Problem → Nothing but a full, exact copy of the data is needed.

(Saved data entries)

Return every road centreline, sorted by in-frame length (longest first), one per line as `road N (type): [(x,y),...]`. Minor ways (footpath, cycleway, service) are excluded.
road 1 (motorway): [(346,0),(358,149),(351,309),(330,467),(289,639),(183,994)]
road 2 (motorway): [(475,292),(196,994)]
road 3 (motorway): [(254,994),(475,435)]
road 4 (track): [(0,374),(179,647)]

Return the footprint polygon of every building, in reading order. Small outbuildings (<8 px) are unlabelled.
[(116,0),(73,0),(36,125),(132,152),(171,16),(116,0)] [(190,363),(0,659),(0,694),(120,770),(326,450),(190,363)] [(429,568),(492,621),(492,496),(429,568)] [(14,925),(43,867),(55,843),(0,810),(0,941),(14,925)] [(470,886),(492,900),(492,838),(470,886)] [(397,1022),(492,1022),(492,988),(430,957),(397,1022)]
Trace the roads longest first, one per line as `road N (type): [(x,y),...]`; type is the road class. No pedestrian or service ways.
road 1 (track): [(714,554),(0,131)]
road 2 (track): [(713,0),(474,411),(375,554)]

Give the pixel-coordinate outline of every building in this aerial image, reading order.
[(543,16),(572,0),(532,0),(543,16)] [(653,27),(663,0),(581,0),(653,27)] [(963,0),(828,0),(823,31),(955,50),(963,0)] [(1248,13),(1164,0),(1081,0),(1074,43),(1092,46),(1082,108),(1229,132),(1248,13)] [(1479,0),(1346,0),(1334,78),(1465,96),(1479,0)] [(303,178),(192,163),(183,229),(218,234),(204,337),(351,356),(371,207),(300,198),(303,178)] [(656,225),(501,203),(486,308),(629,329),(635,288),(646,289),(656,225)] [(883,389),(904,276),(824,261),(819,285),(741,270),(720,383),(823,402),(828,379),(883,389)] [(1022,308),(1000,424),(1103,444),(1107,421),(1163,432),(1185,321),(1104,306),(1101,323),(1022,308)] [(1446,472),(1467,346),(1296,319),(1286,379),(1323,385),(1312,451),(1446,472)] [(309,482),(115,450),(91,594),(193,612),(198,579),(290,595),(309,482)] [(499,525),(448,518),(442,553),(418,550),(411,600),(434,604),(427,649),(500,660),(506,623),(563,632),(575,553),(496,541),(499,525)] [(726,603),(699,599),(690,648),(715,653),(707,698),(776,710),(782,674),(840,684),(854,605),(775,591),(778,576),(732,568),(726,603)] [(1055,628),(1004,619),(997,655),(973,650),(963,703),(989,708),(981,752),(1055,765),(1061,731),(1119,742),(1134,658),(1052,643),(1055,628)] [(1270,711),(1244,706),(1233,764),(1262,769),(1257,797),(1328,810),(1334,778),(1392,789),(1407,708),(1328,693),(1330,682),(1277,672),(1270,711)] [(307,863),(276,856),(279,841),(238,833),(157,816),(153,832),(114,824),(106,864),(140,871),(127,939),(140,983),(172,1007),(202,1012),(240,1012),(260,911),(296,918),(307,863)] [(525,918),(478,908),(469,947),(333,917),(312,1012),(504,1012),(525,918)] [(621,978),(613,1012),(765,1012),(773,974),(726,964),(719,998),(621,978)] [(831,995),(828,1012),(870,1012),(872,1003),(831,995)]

Response to the exercise →
Return every road centreline, sorted by in-frame length (longest first), one per line as `road N (type): [(x,y),...]`. Minor ways (footpath, cycleway, service) are excluded.
road 1 (motorway): [(346,0),(358,149),(351,309),(330,467),(289,639),(183,994)]
road 2 (motorway): [(475,292),(196,994)]
road 3 (motorway): [(254,994),(475,435)]
road 4 (track): [(0,374),(179,647)]

Return the footprint polygon of every building, in reading order. Small outbuildings (<8 px) are unlabelled.
[(116,0),(73,0),(36,125),(132,152),(171,16),(116,0)] [(190,363),(0,659),(0,694),(120,770),(326,450),(190,363)] [(429,568),(492,621),(492,496),(429,568)] [(14,925),(43,867),(55,843),(0,810),(0,941),(14,925)] [(470,886),(492,900),(492,838),(470,886)] [(397,1022),(492,1022),(492,988),(430,957),(397,1022)]
Trace the roads longest first, one per line as `road N (type): [(x,y),...]`; type is the road class. No pedestrian or service ways.
road 1 (track): [(714,554),(0,131)]
road 2 (track): [(713,0),(474,411),(375,554)]

Give the pixel-coordinate outline of every building in this aerial image, reading order.
[(543,16),(572,0),(532,0),(543,16)] [(653,27),(663,0),(581,0),(653,27)] [(963,0),(828,0),(823,31),(955,50),(963,0)] [(1248,13),(1164,0),(1081,0),(1074,43),(1092,46),(1082,108),(1229,132),(1248,13)] [(1479,0),(1346,0),(1334,78),(1465,96),(1479,0)] [(303,178),(192,163),(183,229),(218,234),(204,337),(351,356),(371,207),(300,198),(303,178)] [(656,225),(501,203),(486,308),(629,329),(635,288),(646,289),(656,225)] [(883,389),(904,276),(824,261),(819,285),(741,270),(720,383),(823,402),(828,379),(883,389)] [(1022,308),(1000,424),(1103,444),(1107,421),(1163,432),(1185,321),(1104,306),(1101,323),(1022,308)] [(1446,472),(1467,346),(1296,319),(1286,379),(1323,385),(1312,451),(1446,472)] [(309,482),(115,450),(91,594),(193,612),(198,579),(290,595),(309,482)] [(499,525),(448,518),(442,553),(418,550),(411,600),(434,604),(427,649),(500,660),(506,623),(563,632),(575,553),(496,541),(499,525)] [(726,603),(699,599),(690,648),(715,653),(707,698),(776,710),(782,674),(840,684),(854,605),(775,591),(778,576),(732,568),(726,603)] [(1055,628),(1004,619),(997,655),(973,650),(963,703),(989,708),(981,752),(1055,765),(1061,731),(1119,742),(1134,658),(1052,643),(1055,628)] [(1270,711),(1244,706),(1233,764),(1262,769),(1257,797),(1328,810),(1334,778),(1392,789),(1407,708),(1328,693),(1330,682),(1277,672),(1270,711)] [(307,863),(276,856),(279,841),(238,833),(157,816),(153,832),(114,824),(106,864),(140,871),(127,939),(140,983),(172,1007),(202,1012),(240,1012),(260,911),(296,918),(307,863)] [(525,918),(478,908),(469,947),(333,917),(312,1012),(504,1012),(525,918)] [(621,978),(613,1012),(765,1012),(773,974),(726,964),(719,998),(621,978)] [(831,995),(828,1012),(870,1012),(872,1003),(831,995)]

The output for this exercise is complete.